- Opening Delimiter -

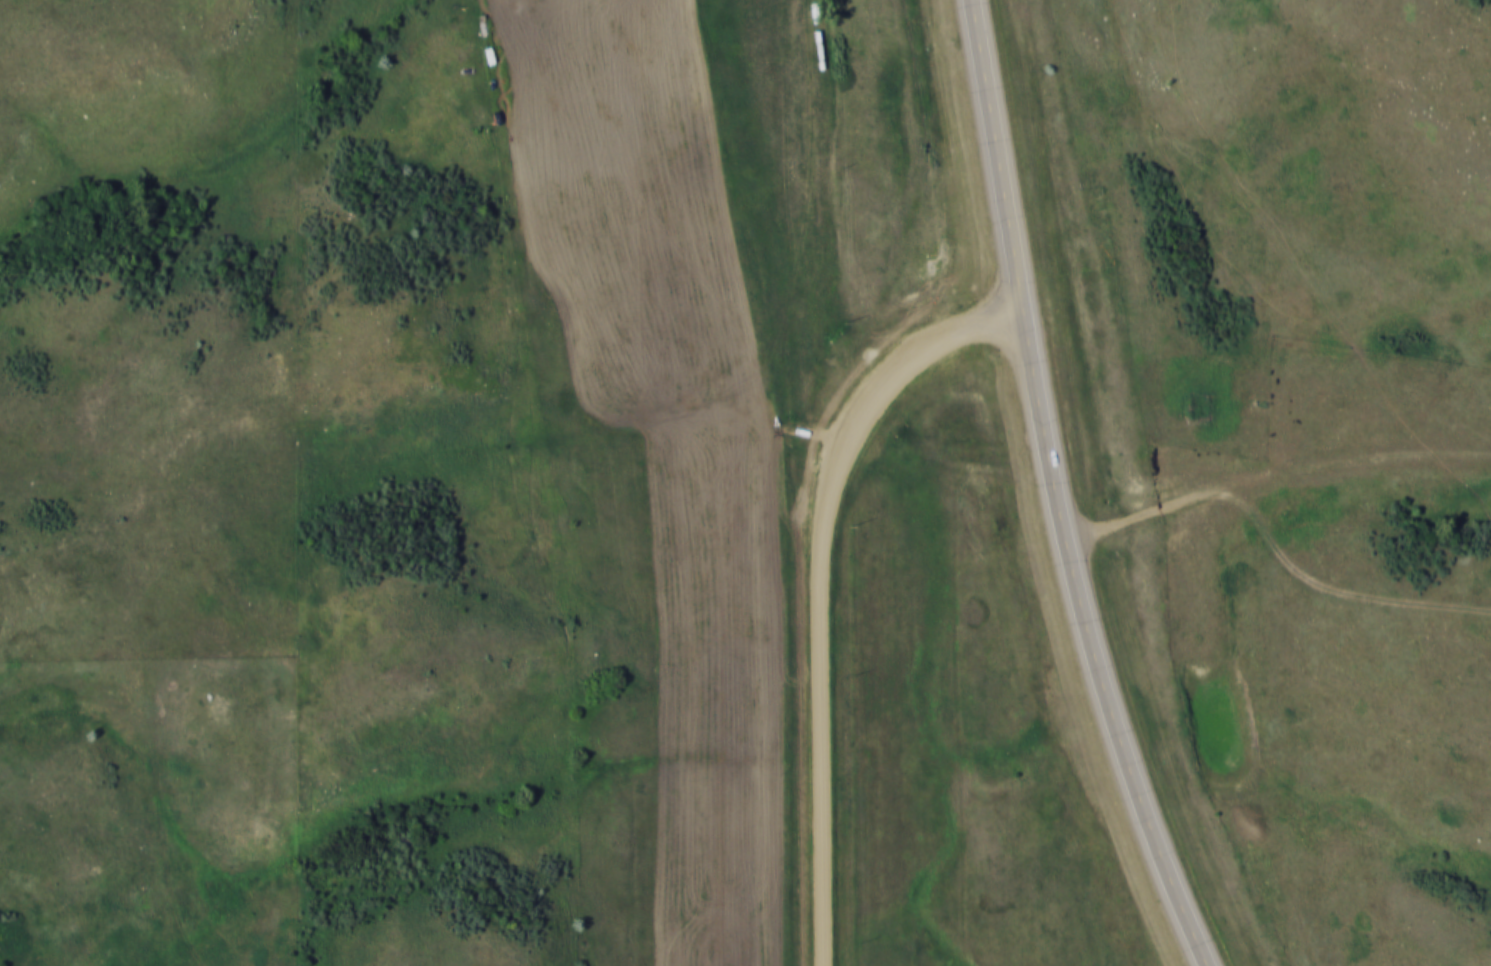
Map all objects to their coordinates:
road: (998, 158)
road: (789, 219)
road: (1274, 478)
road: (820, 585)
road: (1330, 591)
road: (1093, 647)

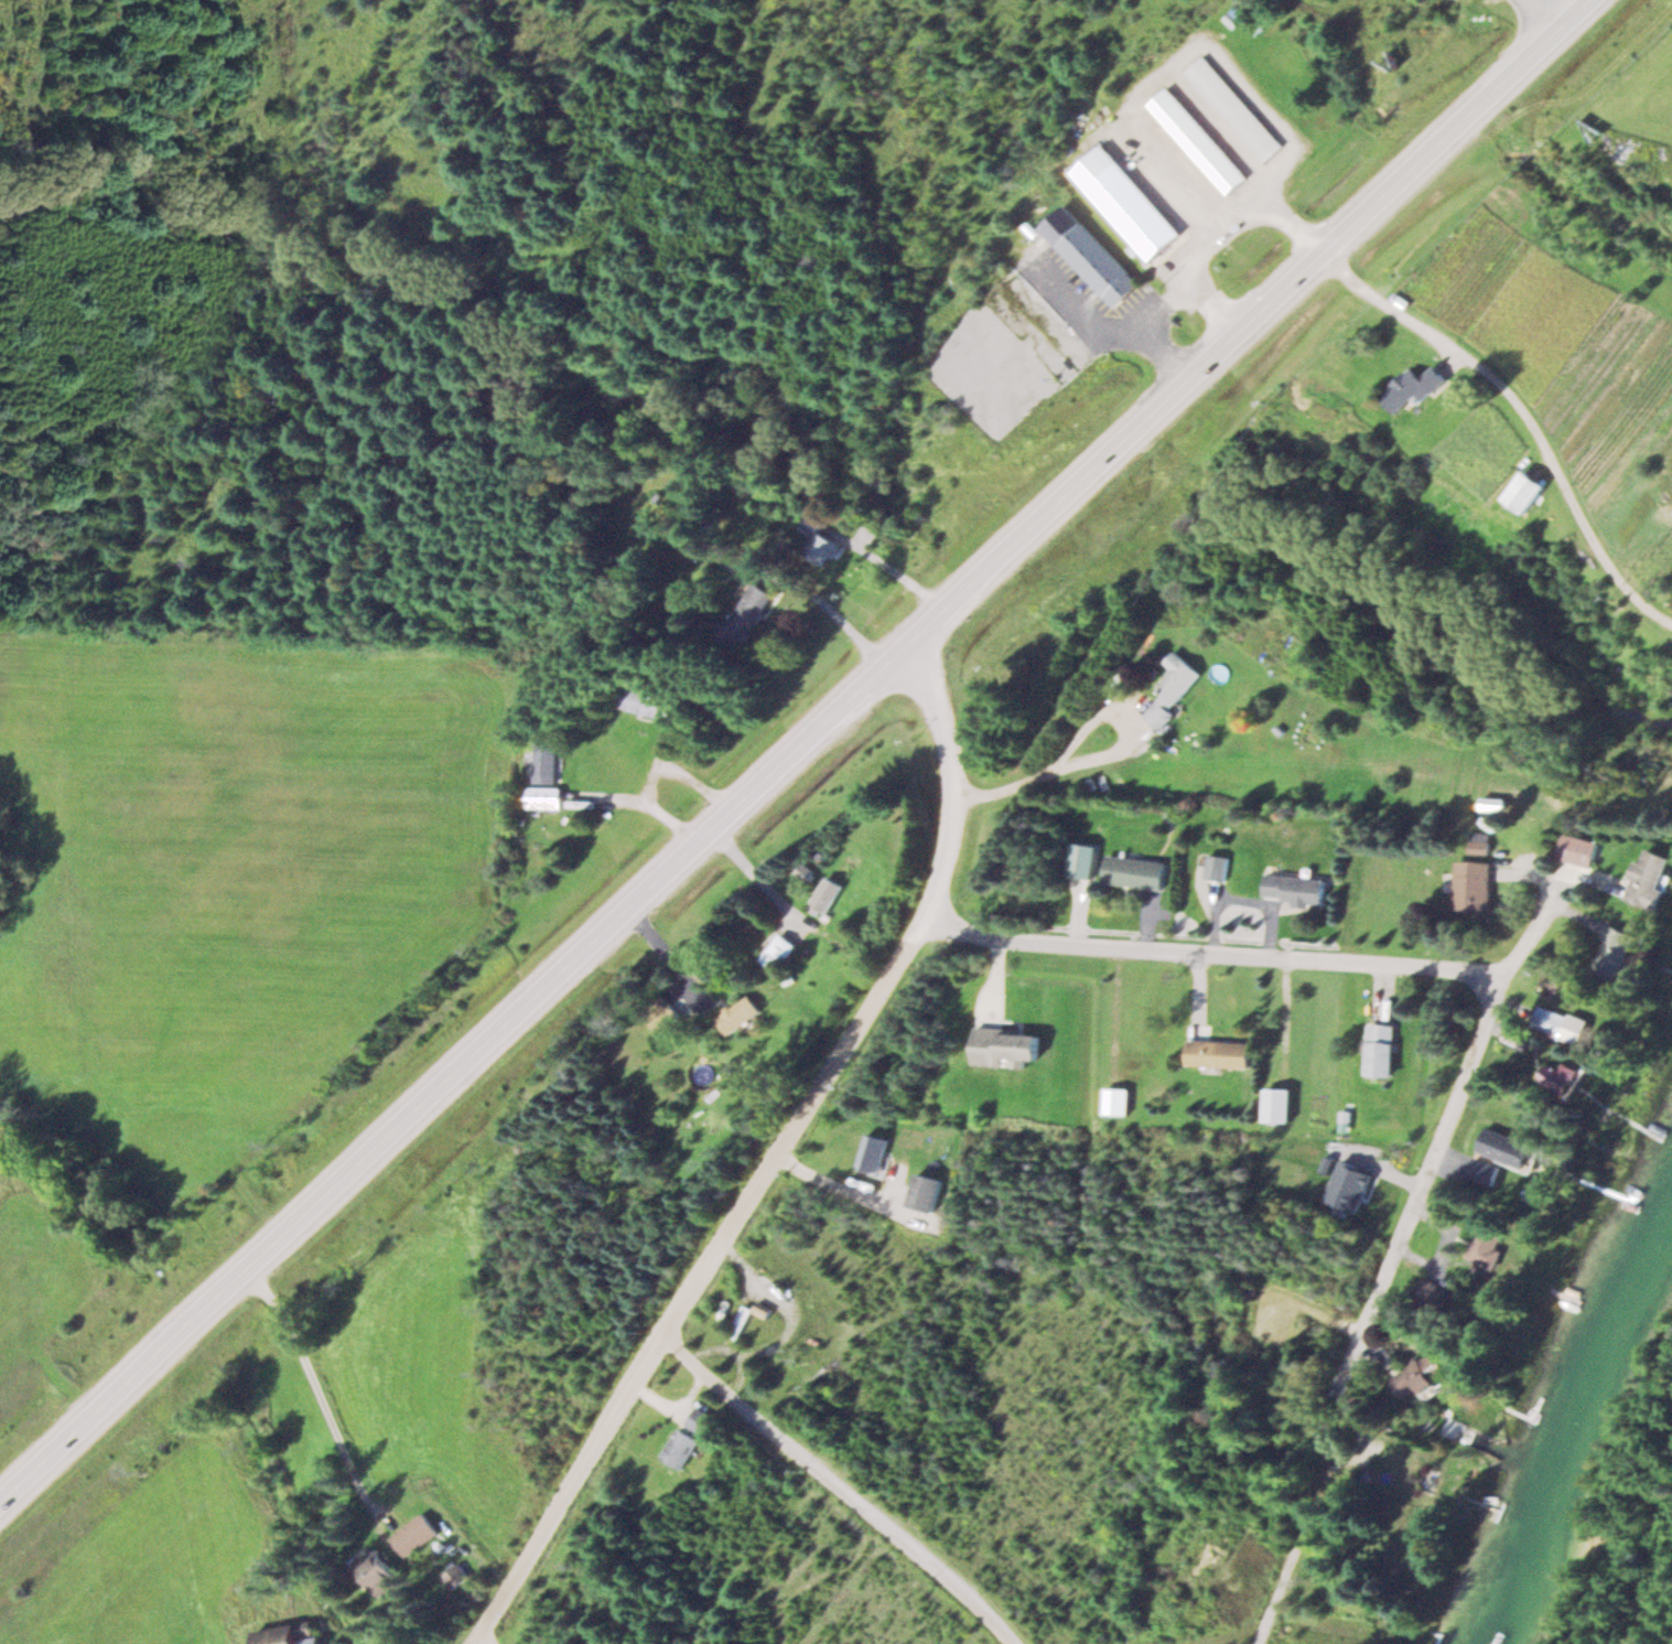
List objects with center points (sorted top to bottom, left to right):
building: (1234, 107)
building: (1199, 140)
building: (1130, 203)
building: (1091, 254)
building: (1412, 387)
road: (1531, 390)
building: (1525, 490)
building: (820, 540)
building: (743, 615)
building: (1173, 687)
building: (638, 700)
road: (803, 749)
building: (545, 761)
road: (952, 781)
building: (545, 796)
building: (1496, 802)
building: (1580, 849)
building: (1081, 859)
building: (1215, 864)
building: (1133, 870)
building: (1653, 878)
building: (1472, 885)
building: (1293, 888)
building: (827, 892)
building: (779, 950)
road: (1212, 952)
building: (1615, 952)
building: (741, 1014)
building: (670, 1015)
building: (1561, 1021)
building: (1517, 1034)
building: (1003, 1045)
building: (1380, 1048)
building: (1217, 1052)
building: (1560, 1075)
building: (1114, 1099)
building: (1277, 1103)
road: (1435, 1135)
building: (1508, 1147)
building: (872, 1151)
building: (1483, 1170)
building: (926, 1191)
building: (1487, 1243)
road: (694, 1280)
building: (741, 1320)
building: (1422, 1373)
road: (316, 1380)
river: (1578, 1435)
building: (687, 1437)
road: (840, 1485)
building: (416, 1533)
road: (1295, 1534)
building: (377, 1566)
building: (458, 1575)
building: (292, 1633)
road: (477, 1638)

- Closing Delimiter -

Word for word, copy every line of the data, excluding any pictures.

§ Answer to the problem:
Map all objects to their coordinates:
road: (998, 158)
road: (789, 219)
road: (1274, 478)
road: (820, 585)
road: (1330, 591)
road: (1093, 647)

List objects with center points (sorted top to bottom, left to right):
building: (1234, 107)
building: (1199, 140)
building: (1130, 203)
building: (1091, 254)
building: (1412, 387)
road: (1531, 390)
building: (1525, 490)
building: (820, 540)
building: (743, 615)
building: (1173, 687)
building: (638, 700)
road: (803, 749)
building: (545, 761)
road: (952, 781)
building: (545, 796)
building: (1496, 802)
building: (1580, 849)
building: (1081, 859)
building: (1215, 864)
building: (1133, 870)
building: (1653, 878)
building: (1472, 885)
building: (1293, 888)
building: (827, 892)
building: (779, 950)
road: (1212, 952)
building: (1615, 952)
building: (741, 1014)
building: (670, 1015)
building: (1561, 1021)
building: (1517, 1034)
building: (1003, 1045)
building: (1380, 1048)
building: (1217, 1052)
building: (1560, 1075)
building: (1114, 1099)
building: (1277, 1103)
road: (1435, 1135)
building: (1508, 1147)
building: (872, 1151)
building: (1483, 1170)
building: (926, 1191)
building: (1487, 1243)
road: (694, 1280)
building: (741, 1320)
building: (1422, 1373)
road: (316, 1380)
river: (1578, 1435)
building: (687, 1437)
road: (840, 1485)
building: (416, 1533)
road: (1295, 1534)
building: (377, 1566)
building: (458, 1575)
building: (292, 1633)
road: (477, 1638)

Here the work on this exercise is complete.